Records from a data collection
════

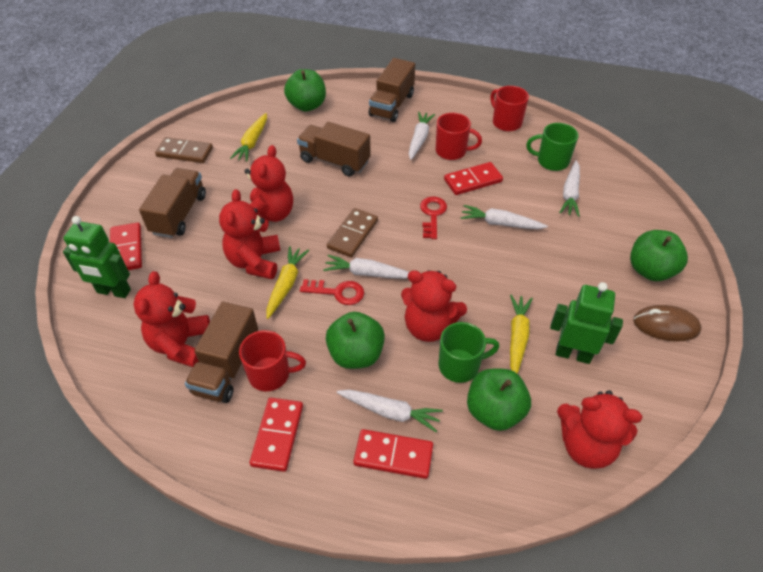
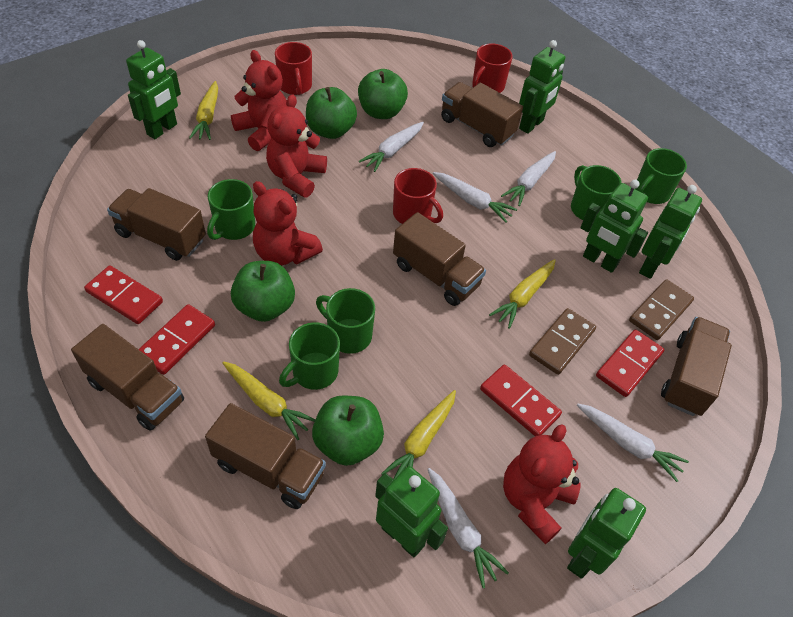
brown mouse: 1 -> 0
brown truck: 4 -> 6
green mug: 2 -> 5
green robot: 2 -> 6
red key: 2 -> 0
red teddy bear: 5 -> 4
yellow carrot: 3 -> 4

════

Required action - Your job is to repeat the data exactly, leaving each picture out.

Problem solution -
brown mouse: 1 -> 0
brown truck: 4 -> 6
green mug: 2 -> 5
green robot: 2 -> 6
red key: 2 -> 0
red teddy bear: 5 -> 4
yellow carrot: 3 -> 4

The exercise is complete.